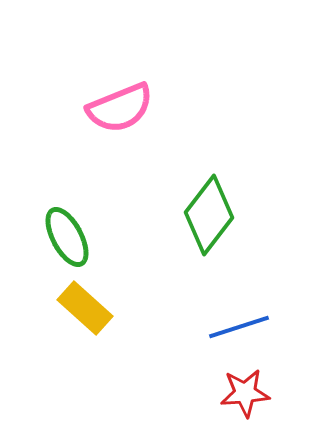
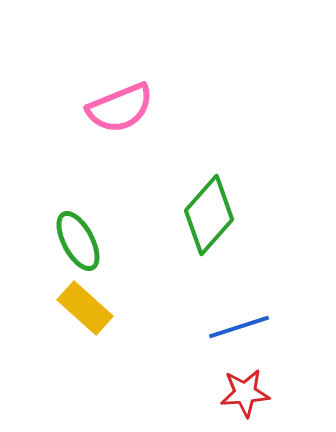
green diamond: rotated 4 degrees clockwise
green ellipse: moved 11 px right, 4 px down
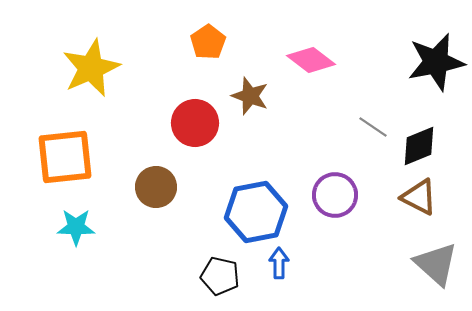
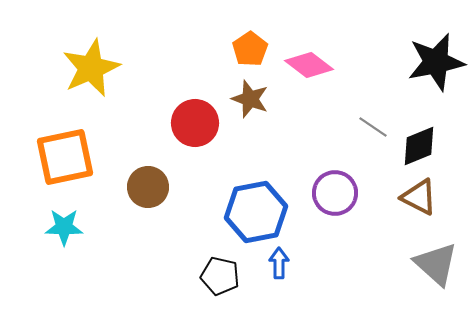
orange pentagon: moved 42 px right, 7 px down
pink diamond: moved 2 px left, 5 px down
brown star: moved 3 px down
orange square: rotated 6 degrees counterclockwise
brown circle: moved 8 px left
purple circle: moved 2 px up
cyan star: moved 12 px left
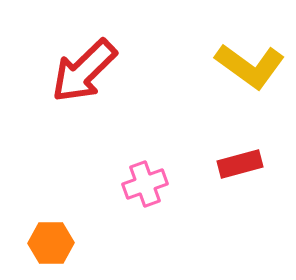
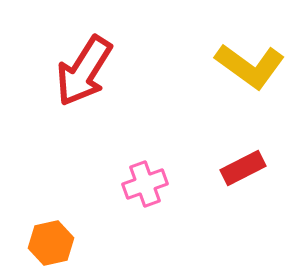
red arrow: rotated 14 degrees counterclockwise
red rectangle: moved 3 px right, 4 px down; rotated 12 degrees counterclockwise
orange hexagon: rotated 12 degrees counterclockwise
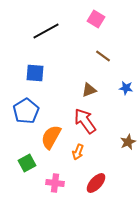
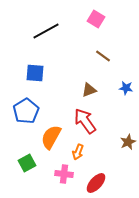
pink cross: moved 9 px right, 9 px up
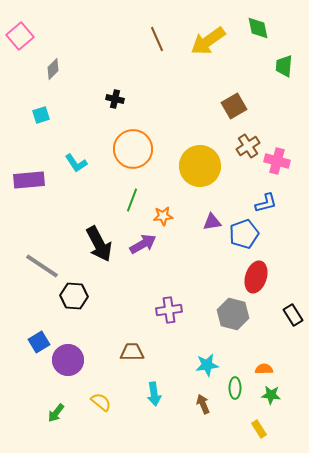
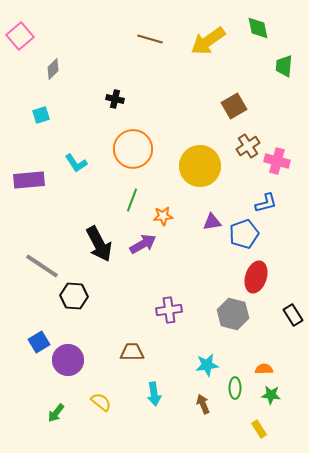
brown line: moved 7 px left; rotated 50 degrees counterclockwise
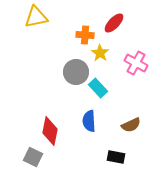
==
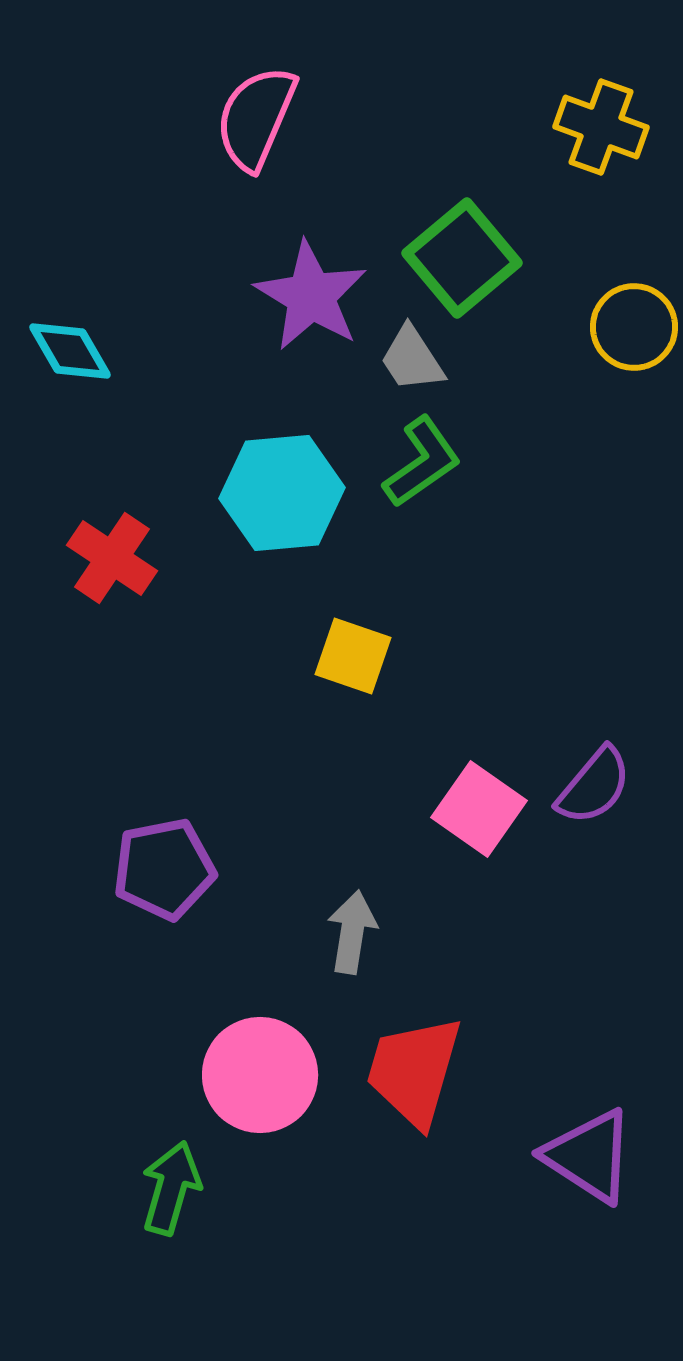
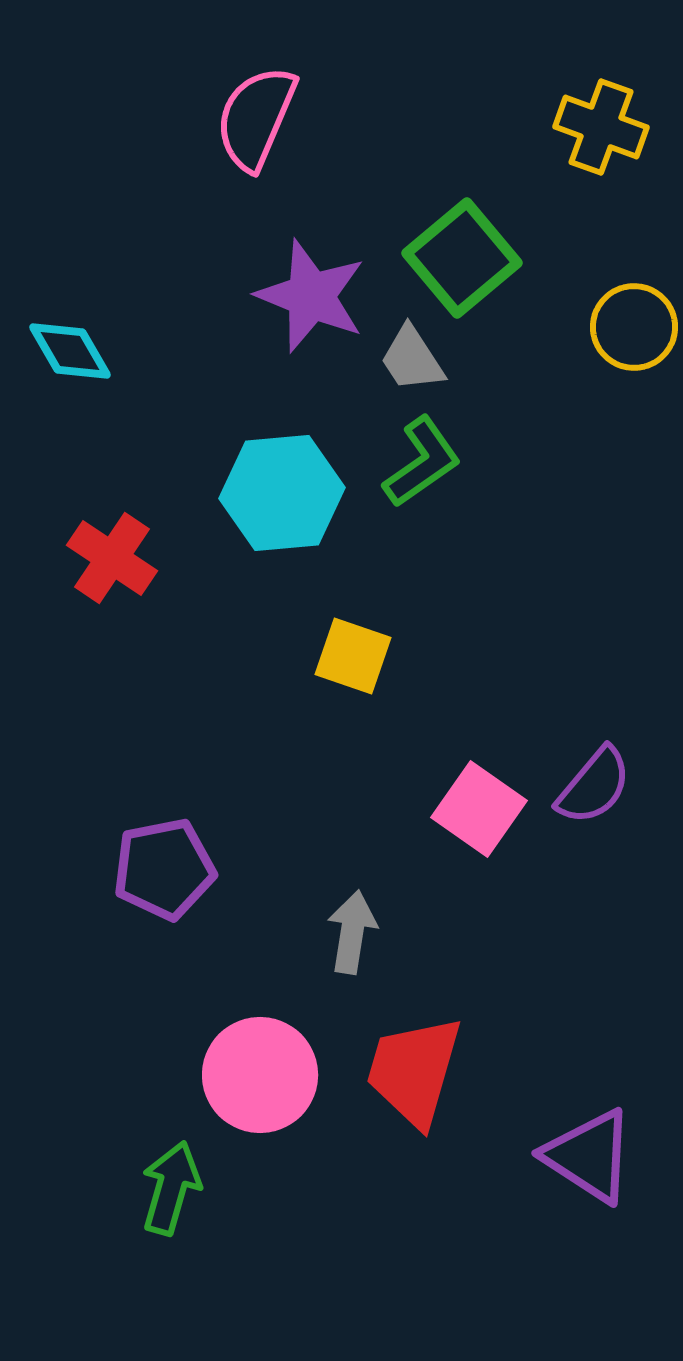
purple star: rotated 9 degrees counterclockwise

| CHALLENGE |
Render the lines of the listing above as a JSON list of strings, with one string per line. Start with the line containing "red arrow: rotated", continue through the line containing "pink cross: moved 9 px right, 9 px up", and leave out the pictures and any blank lines.

| PROBLEM SOLUTION |
[
  "red arrow: rotated 14 degrees counterclockwise",
  "red rectangle: moved 3 px right, 4 px down; rotated 12 degrees counterclockwise",
  "orange hexagon: rotated 12 degrees counterclockwise",
  "pink cross: moved 9 px right, 9 px up"
]